(Dataset excerpts)
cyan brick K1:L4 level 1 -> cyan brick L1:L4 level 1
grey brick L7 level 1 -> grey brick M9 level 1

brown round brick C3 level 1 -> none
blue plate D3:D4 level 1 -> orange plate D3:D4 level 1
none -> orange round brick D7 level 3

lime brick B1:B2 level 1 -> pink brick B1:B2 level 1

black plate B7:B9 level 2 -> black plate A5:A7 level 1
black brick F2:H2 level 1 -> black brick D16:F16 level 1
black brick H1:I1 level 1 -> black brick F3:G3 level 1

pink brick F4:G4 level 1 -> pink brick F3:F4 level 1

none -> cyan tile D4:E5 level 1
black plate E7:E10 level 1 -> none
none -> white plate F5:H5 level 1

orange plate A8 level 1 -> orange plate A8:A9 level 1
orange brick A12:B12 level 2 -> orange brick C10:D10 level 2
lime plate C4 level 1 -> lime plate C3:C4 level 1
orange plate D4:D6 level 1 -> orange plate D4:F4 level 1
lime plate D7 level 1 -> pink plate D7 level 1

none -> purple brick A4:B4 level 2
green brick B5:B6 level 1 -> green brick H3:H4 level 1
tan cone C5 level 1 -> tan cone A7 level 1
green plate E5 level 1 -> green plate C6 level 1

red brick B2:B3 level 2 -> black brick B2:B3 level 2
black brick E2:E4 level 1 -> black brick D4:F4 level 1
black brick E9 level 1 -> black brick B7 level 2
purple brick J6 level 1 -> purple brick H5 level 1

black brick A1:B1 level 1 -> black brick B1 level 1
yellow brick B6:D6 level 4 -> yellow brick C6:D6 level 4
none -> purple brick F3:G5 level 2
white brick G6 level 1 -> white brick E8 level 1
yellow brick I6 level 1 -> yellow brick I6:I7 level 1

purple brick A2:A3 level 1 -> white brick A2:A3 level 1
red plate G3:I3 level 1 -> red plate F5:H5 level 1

**What is needed:**
The data above needs retyping. Reproduce each line exactly.

**Response for this exercise:**
cyan brick K1:L4 level 1 -> cyan brick L1:L4 level 1
grey brick L7 level 1 -> grey brick M9 level 1

brown round brick C3 level 1 -> none
blue plate D3:D4 level 1 -> orange plate D3:D4 level 1
none -> orange round brick D7 level 3

lime brick B1:B2 level 1 -> pink brick B1:B2 level 1

black plate B7:B9 level 2 -> black plate A5:A7 level 1
black brick F2:H2 level 1 -> black brick D16:F16 level 1
black brick H1:I1 level 1 -> black brick F3:G3 level 1

pink brick F4:G4 level 1 -> pink brick F3:F4 level 1

none -> cyan tile D4:E5 level 1
black plate E7:E10 level 1 -> none
none -> white plate F5:H5 level 1

orange plate A8 level 1 -> orange plate A8:A9 level 1
orange brick A12:B12 level 2 -> orange brick C10:D10 level 2
lime plate C4 level 1 -> lime plate C3:C4 level 1
orange plate D4:D6 level 1 -> orange plate D4:F4 level 1
lime plate D7 level 1 -> pink plate D7 level 1

none -> purple brick A4:B4 level 2
green brick B5:B6 level 1 -> green brick H3:H4 level 1
tan cone C5 level 1 -> tan cone A7 level 1
green plate E5 level 1 -> green plate C6 level 1

red brick B2:B3 level 2 -> black brick B2:B3 level 2
black brick E2:E4 level 1 -> black brick D4:F4 level 1
black brick E9 level 1 -> black brick B7 level 2
purple brick J6 level 1 -> purple brick H5 level 1

black brick A1:B1 level 1 -> black brick B1 level 1
yellow brick B6:D6 level 4 -> yellow brick C6:D6 level 4
none -> purple brick F3:G5 level 2
white brick G6 level 1 -> white brick E8 level 1
yellow brick I6 level 1 -> yellow brick I6:I7 level 1

purple brick A2:A3 level 1 -> white brick A2:A3 level 1
red plate G3:I3 level 1 -> red plate F5:H5 level 1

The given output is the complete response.